Start of Block

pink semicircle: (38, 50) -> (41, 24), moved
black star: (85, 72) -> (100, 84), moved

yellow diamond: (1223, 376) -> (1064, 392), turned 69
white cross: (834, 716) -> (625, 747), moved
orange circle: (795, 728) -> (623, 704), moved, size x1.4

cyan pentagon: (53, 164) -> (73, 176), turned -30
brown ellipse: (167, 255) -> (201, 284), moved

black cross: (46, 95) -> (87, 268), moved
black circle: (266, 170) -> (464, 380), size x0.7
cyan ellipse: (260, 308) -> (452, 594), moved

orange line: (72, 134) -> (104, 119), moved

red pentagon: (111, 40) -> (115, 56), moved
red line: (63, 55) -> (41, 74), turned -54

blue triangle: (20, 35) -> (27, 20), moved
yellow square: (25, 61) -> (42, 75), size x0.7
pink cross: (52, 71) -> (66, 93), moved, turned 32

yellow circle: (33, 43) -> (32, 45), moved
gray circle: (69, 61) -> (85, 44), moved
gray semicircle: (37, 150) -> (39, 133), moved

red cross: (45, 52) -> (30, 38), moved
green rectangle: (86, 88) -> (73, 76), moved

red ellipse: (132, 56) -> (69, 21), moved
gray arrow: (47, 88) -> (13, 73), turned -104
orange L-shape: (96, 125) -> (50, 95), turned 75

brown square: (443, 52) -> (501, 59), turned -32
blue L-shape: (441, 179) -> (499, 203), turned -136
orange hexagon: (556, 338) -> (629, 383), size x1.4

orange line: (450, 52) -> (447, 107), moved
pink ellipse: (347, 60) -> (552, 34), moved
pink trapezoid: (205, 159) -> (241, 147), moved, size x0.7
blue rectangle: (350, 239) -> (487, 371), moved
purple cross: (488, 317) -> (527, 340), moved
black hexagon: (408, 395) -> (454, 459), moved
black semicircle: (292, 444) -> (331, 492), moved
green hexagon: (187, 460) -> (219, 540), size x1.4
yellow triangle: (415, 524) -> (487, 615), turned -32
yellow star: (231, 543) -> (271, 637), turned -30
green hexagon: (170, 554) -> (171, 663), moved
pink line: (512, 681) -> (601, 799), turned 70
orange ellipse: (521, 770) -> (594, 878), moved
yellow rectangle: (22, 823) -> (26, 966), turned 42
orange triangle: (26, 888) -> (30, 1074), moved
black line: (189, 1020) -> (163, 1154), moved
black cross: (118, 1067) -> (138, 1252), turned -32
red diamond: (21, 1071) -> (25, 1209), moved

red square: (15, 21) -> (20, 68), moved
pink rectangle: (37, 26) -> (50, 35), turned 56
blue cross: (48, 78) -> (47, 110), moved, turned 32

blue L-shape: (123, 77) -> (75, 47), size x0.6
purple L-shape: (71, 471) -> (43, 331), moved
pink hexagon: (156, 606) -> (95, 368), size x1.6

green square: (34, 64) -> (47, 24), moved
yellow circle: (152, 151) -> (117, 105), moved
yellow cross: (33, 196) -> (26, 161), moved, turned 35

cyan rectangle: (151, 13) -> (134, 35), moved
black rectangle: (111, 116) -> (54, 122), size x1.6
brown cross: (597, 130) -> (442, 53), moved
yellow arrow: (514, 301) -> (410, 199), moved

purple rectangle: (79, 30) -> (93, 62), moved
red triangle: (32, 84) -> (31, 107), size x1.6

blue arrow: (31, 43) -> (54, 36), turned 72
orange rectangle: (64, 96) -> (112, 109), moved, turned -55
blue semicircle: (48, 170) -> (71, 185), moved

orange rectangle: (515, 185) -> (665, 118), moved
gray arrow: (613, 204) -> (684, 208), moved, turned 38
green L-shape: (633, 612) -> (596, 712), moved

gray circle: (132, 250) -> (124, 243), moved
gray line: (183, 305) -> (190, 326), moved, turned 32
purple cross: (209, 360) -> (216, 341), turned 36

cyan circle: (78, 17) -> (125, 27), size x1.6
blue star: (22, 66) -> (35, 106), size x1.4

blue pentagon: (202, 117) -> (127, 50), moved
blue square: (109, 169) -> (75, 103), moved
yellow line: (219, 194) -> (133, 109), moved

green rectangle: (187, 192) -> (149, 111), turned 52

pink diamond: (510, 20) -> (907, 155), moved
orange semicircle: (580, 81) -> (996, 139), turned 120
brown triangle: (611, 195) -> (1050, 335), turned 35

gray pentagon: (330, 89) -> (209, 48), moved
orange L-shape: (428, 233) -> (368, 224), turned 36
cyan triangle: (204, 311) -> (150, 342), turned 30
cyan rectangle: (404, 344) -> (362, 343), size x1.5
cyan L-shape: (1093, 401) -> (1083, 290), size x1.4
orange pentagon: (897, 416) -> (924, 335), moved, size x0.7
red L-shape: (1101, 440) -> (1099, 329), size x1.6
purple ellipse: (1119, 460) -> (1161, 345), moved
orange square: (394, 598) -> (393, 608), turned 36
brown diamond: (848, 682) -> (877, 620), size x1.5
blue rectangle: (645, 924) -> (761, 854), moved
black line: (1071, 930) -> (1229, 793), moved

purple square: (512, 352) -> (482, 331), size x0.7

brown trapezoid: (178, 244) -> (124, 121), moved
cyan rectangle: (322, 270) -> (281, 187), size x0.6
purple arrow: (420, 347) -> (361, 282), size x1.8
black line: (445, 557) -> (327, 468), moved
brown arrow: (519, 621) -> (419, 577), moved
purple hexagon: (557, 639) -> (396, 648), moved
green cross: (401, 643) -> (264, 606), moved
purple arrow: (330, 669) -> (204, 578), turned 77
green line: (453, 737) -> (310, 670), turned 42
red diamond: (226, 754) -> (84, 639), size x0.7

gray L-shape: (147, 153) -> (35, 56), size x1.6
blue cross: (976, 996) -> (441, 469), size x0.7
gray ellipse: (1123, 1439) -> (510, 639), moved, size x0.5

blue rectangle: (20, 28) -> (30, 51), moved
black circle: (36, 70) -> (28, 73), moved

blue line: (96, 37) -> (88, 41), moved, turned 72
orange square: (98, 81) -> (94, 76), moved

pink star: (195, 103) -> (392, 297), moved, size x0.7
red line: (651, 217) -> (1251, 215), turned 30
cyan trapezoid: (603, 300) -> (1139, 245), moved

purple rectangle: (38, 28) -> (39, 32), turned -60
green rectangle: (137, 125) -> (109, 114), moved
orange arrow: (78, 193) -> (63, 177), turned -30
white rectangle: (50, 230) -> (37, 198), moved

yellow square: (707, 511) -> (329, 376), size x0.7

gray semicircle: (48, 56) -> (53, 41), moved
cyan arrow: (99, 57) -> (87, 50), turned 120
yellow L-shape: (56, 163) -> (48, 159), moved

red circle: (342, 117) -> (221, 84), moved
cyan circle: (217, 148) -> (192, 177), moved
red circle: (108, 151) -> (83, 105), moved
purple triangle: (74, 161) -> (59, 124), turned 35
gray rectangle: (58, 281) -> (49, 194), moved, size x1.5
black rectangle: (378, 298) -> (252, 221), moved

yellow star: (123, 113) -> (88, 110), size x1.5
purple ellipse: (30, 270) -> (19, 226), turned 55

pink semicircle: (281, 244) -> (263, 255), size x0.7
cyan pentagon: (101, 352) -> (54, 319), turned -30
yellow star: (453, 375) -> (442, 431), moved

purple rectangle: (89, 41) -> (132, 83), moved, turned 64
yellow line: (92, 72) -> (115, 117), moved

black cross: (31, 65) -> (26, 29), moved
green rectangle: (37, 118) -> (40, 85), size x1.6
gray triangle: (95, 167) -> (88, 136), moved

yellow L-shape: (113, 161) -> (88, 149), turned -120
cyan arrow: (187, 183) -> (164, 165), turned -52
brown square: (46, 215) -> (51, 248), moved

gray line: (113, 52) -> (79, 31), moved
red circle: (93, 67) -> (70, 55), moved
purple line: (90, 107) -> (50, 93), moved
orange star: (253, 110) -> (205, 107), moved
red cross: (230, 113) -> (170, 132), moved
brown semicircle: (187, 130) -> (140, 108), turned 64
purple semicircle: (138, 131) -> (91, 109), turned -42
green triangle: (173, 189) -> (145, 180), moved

End of Block

◆ WORK TO COMPLETE ◆
In the listing above, locate the line containing "gray line: (183, 305)" and the line containing "purple hexagon: (557, 639)". Transcribe those two lines and everything between them, exactly as written.

◆ RESPONSE ◆
gray line: (183, 305) -> (190, 326), moved, turned 32
purple cross: (209, 360) -> (216, 341), turned 36

cyan circle: (78, 17) -> (125, 27), size x1.6
blue star: (22, 66) -> (35, 106), size x1.4

blue pentagon: (202, 117) -> (127, 50), moved
blue square: (109, 169) -> (75, 103), moved
yellow line: (219, 194) -> (133, 109), moved

green rectangle: (187, 192) -> (149, 111), turned 52

pink diamond: (510, 20) -> (907, 155), moved
orange semicircle: (580, 81) -> (996, 139), turned 120
brown triangle: (611, 195) -> (1050, 335), turned 35

gray pentagon: (330, 89) -> (209, 48), moved
orange L-shape: (428, 233) -> (368, 224), turned 36
cyan triangle: (204, 311) -> (150, 342), turned 30
cyan rectangle: (404, 344) -> (362, 343), size x1.5
cyan L-shape: (1093, 401) -> (1083, 290), size x1.4
orange pentagon: (897, 416) -> (924, 335), moved, size x0.7
red L-shape: (1101, 440) -> (1099, 329), size x1.6
purple ellipse: (1119, 460) -> (1161, 345), moved
orange square: (394, 598) -> (393, 608), turned 36
brown diamond: (848, 682) -> (877, 620), size x1.5
blue rectangle: (645, 924) -> (761, 854), moved
black line: (1071, 930) -> (1229, 793), moved

purple square: (512, 352) -> (482, 331), size x0.7

brown trapezoid: (178, 244) -> (124, 121), moved
cyan rectangle: (322, 270) -> (281, 187), size x0.6
purple arrow: (420, 347) -> (361, 282), size x1.8
black line: (445, 557) -> (327, 468), moved
brown arrow: (519, 621) -> (419, 577), moved
purple hexagon: (557, 639) -> (396, 648), moved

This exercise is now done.